### Assigned task
How many lines in the entries below contain the word "dumbbell"? Answer with the number and nothing else.

### Information supplied
•••

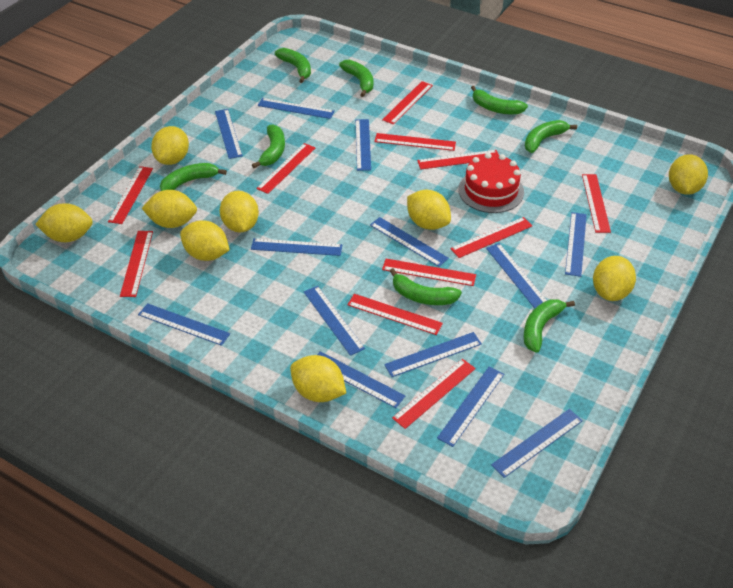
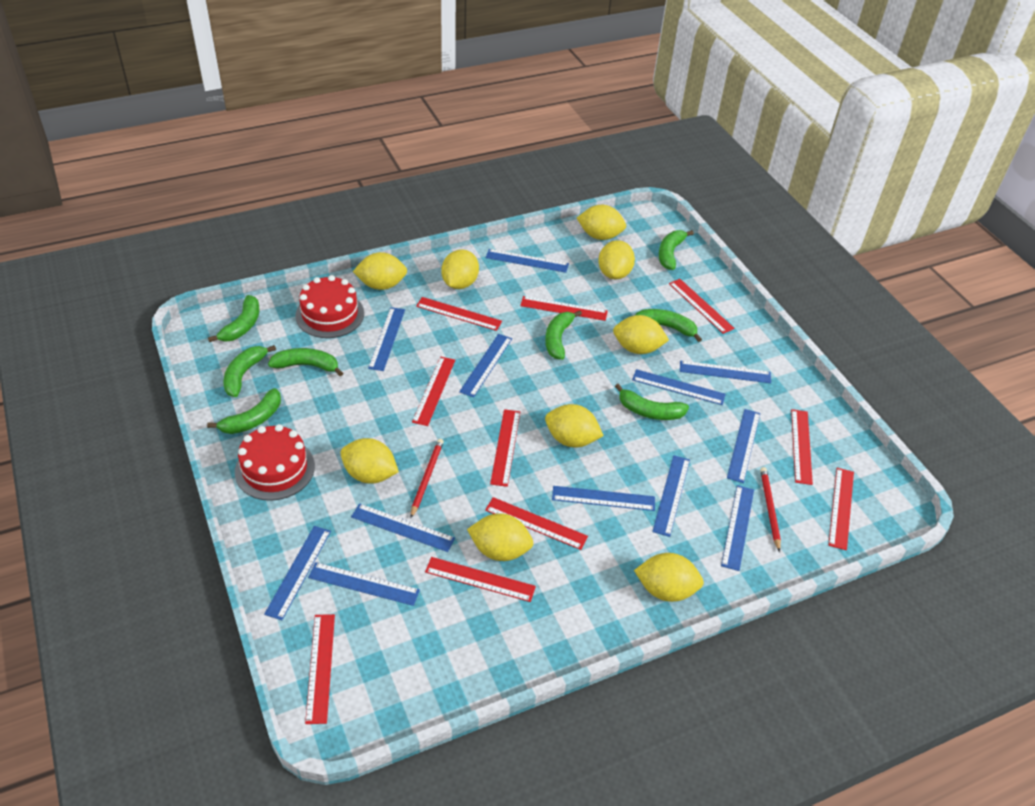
blue ruler: 13 -> 12
red cake: 1 -> 2
red pencil: 0 -> 2
red ruler: 11 -> 10

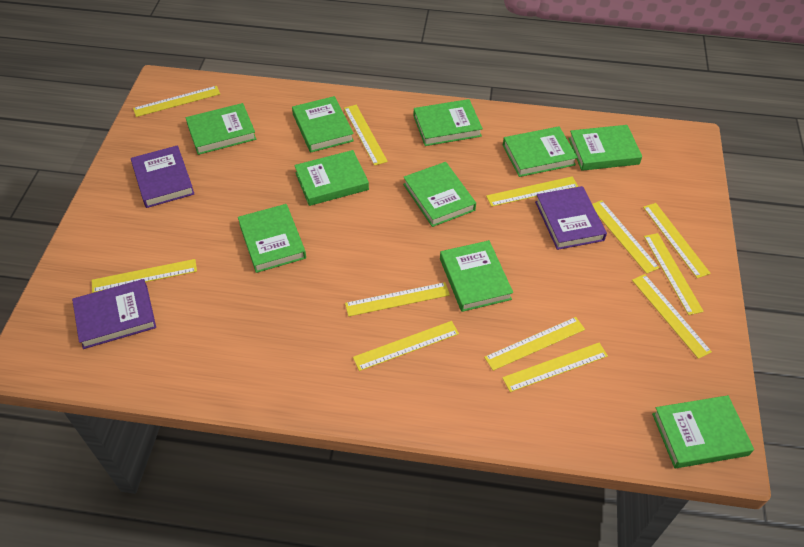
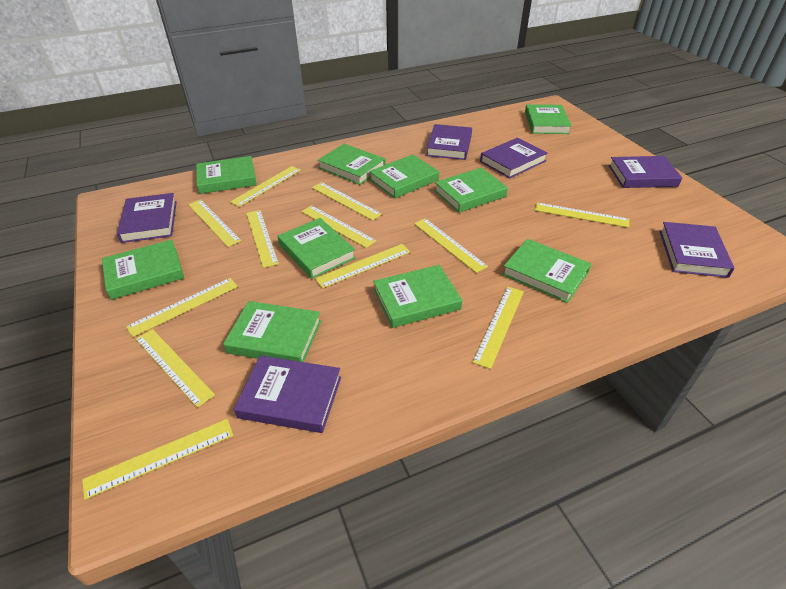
purple book: 3 -> 6

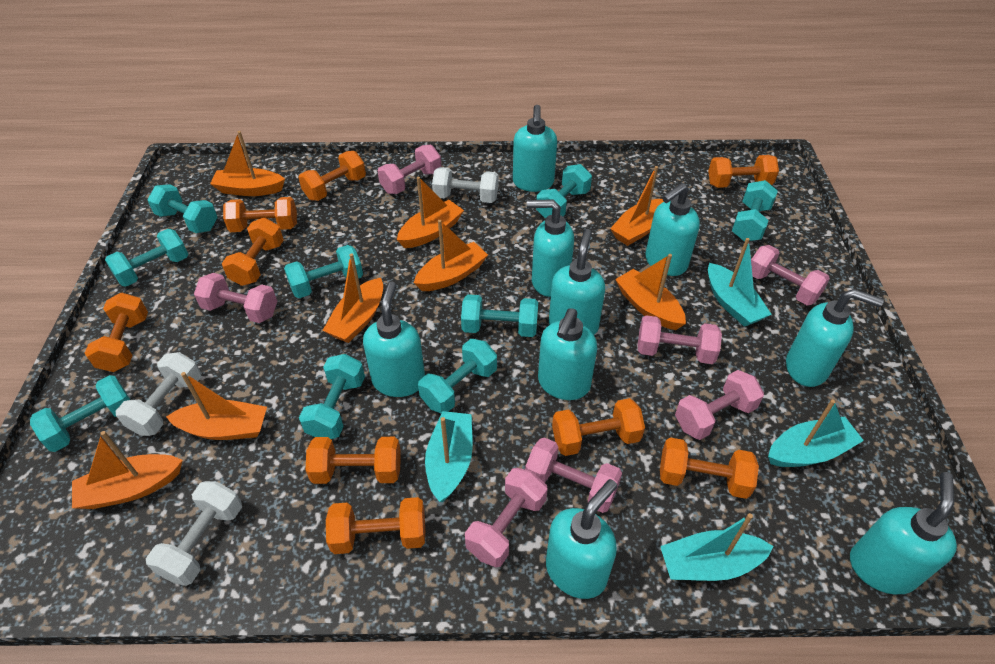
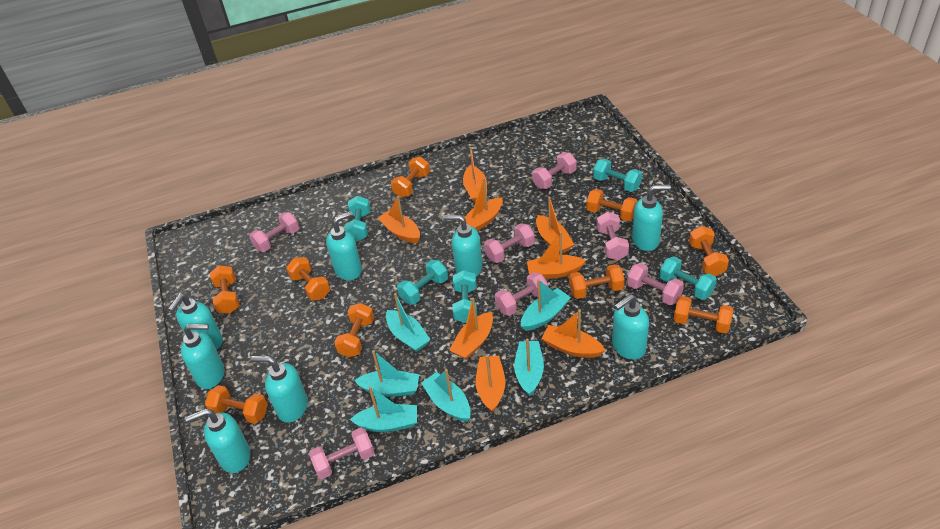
turquoise boat: 4 -> 6
turquoise dumbbell: 9 -> 5
turquoise soap dispenser: 9 -> 8
white dumbbell: 3 -> 0

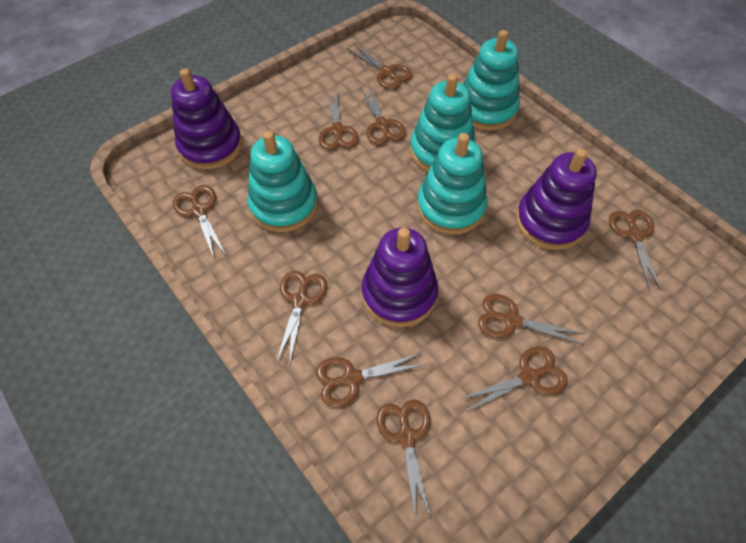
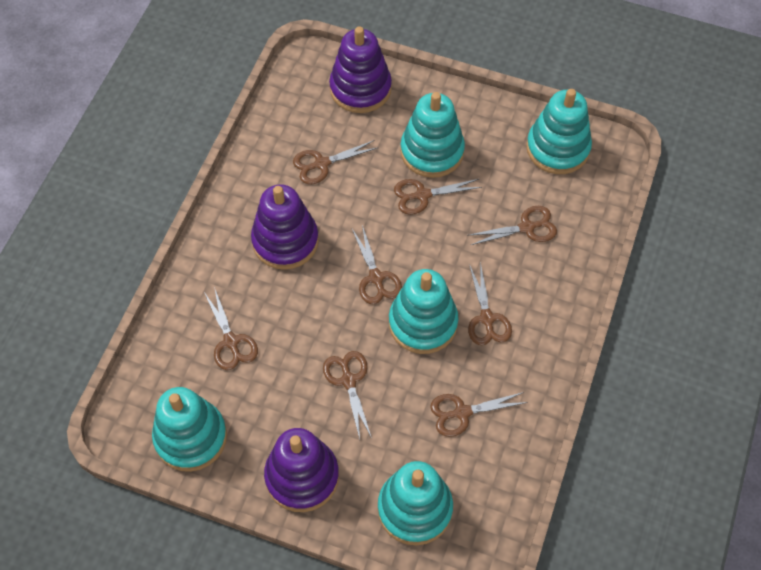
brown scissors: 10 -> 8
turquoise stacking toy: 4 -> 5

•••

### Response box
2